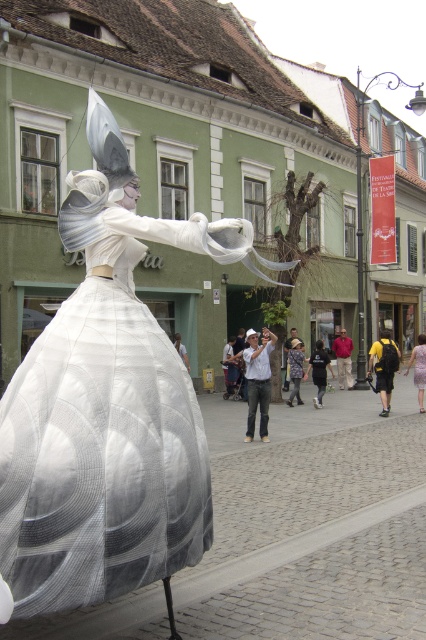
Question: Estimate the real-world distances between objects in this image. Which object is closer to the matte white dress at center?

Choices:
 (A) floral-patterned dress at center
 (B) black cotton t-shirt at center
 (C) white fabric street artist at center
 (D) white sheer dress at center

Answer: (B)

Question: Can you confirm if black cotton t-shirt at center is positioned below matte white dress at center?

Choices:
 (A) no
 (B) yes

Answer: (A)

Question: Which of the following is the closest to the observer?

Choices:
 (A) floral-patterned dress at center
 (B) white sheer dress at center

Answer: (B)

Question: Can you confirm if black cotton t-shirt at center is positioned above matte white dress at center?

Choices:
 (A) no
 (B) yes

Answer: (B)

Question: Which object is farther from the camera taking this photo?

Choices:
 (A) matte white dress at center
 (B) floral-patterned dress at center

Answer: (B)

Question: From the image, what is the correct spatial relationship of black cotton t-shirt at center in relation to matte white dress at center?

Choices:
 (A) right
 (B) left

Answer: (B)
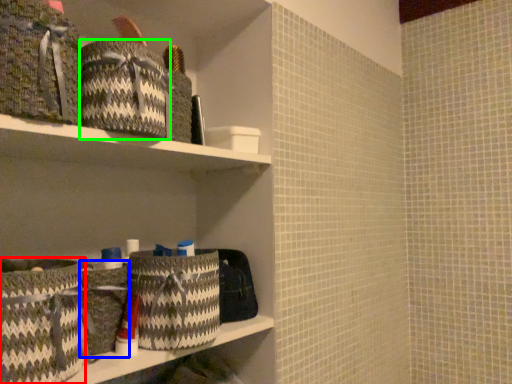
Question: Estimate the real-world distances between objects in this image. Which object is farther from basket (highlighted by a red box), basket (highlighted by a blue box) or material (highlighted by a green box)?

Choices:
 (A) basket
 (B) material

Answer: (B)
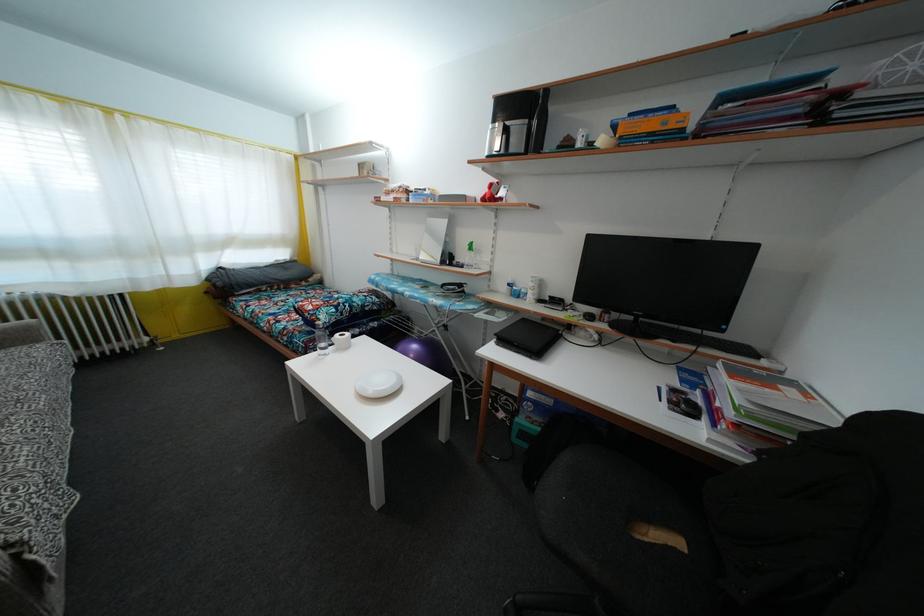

GOAL OF THE EXERCISE
Show each line of the listing above that contains the word "objects".

OUTPUT OF THE TASK
Question: Estimate the real-world distances between objects in this image. Which object is closer to the matte white dress at center?
Question: Estimate the real-world distances between objects in this image. Which object is farther from basket (highlighted by a red box), basket (highlighted by a blue box) or material (highlighted by a green box)?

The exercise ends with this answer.